■ Source material:
= Beginning of Section =

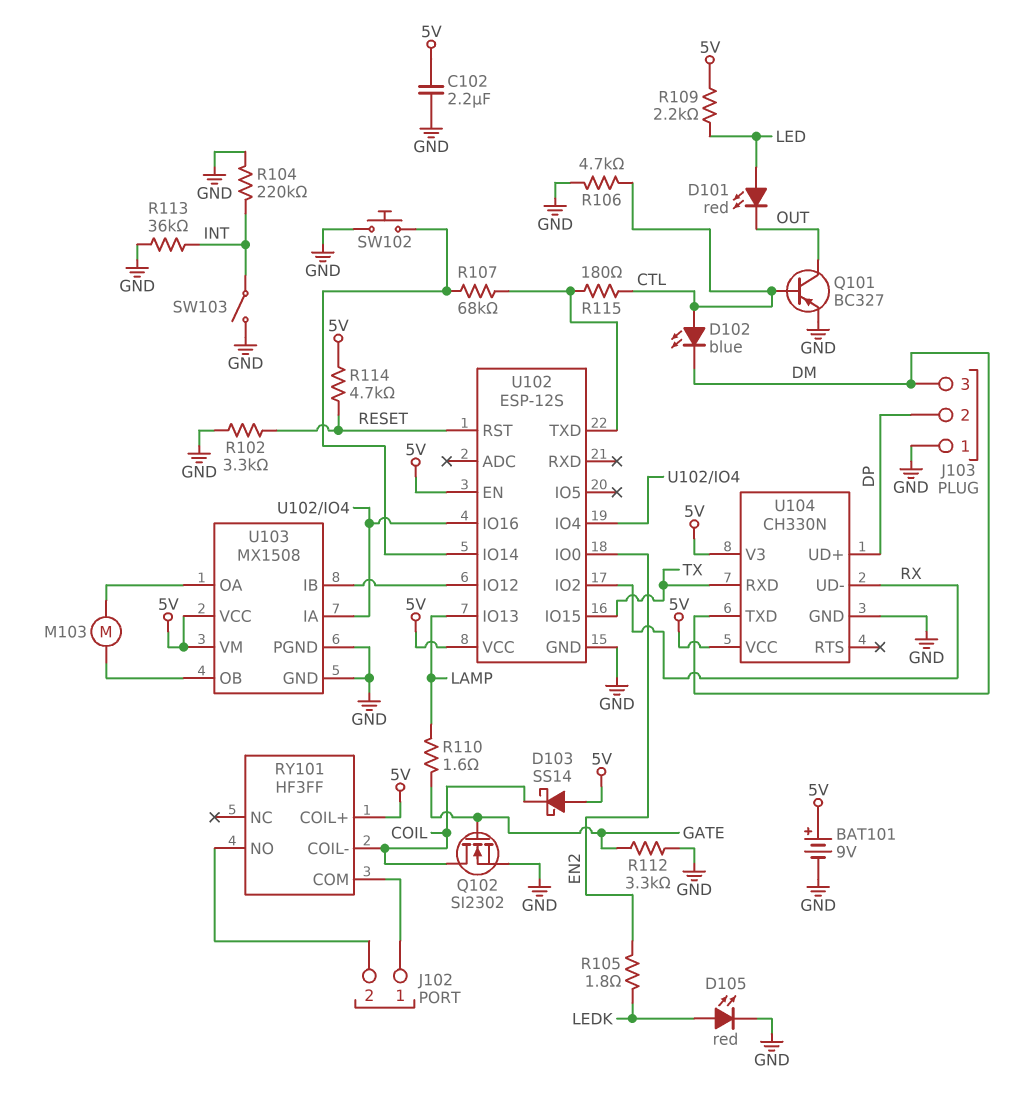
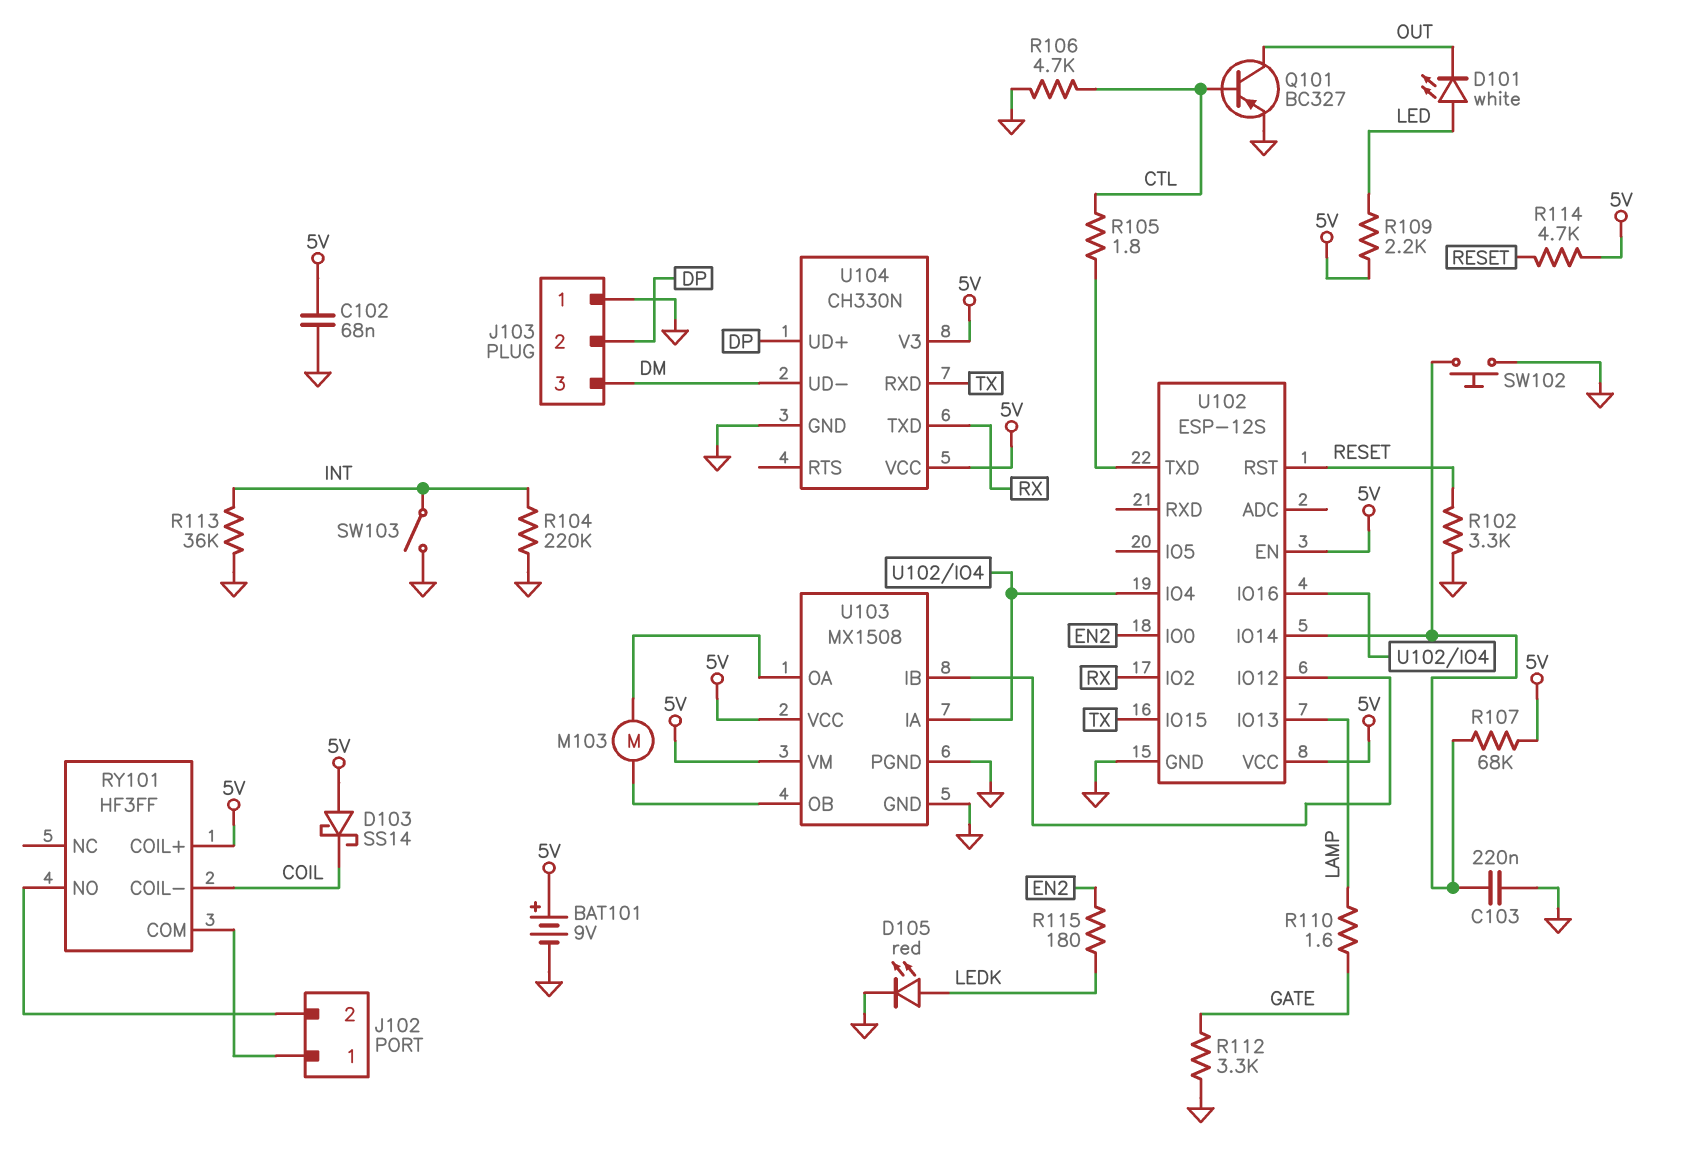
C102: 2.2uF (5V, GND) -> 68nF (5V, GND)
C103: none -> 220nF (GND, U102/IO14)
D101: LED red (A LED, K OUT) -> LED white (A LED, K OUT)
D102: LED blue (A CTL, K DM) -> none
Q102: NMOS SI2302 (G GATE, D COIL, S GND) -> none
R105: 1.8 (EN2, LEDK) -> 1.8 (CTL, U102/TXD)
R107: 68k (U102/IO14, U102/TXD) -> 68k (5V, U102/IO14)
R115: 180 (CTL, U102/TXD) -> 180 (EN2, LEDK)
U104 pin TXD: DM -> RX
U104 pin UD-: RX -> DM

= End of Section =

■ What you should do:
Transcribe the records word for word and include no pictures.

■ Task answer:
C102: 2.2uF (5V, GND) -> 68nF (5V, GND)
C103: none -> 220nF (GND, U102/IO14)
D101: LED red (A LED, K OUT) -> LED white (A LED, K OUT)
D102: LED blue (A CTL, K DM) -> none
Q102: NMOS SI2302 (G GATE, D COIL, S GND) -> none
R105: 1.8 (EN2, LEDK) -> 1.8 (CTL, U102/TXD)
R107: 68k (U102/IO14, U102/TXD) -> 68k (5V, U102/IO14)
R115: 180 (CTL, U102/TXD) -> 180 (EN2, LEDK)
U104 pin TXD: DM -> RX
U104 pin UD-: RX -> DM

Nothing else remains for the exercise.